• [Provided data]:

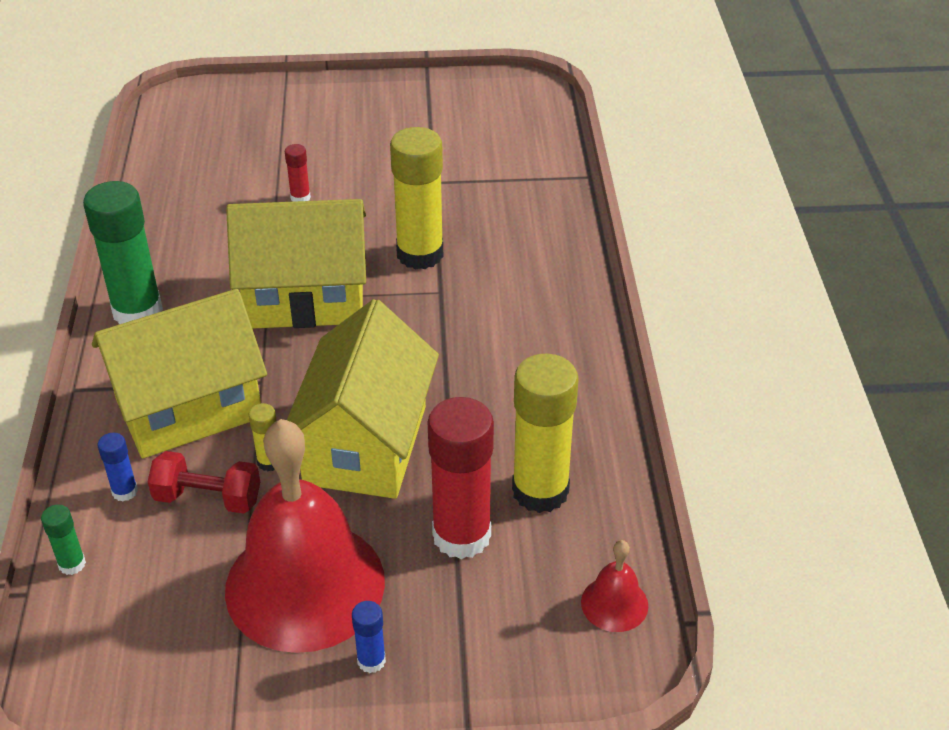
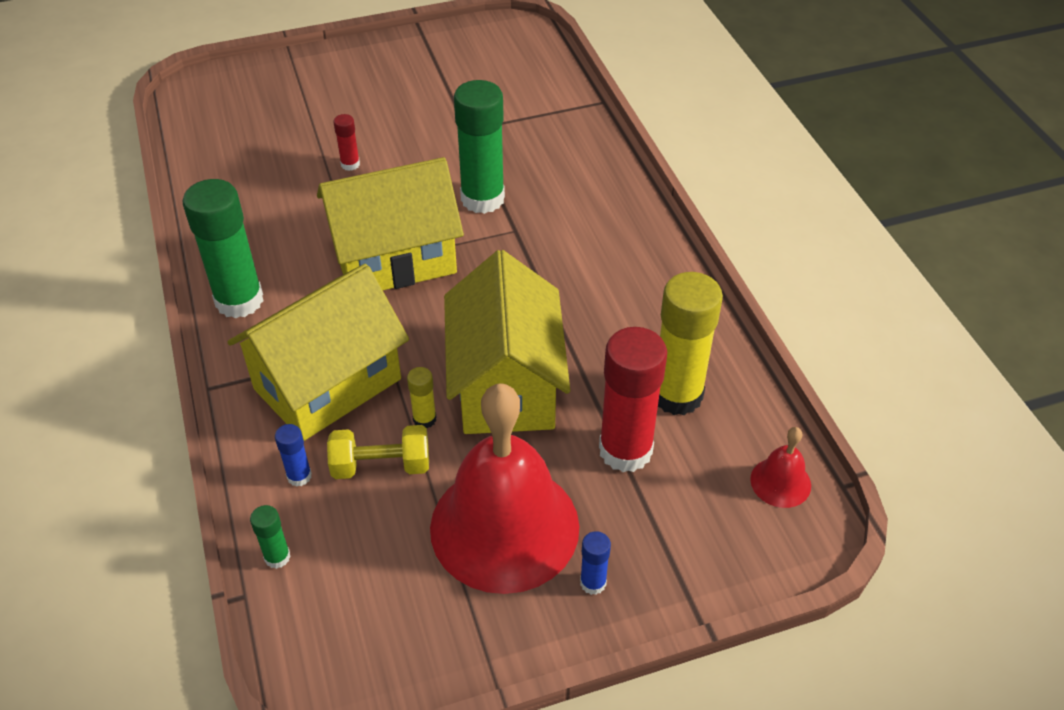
camera: 15 degrees left, 5 degrees up
(208, 498) = (381, 466): red dumbbell -> yellow dumbbell
(420, 254) = (482, 199): yellow glue stick -> green glue stick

• [Required work]:
Reproduce the lines from the one with "(208, 498) = (381, 466): red" to the end of the data exactly, leaving out every earlier line.

• [Written response]:
(208, 498) = (381, 466): red dumbbell -> yellow dumbbell
(420, 254) = (482, 199): yellow glue stick -> green glue stick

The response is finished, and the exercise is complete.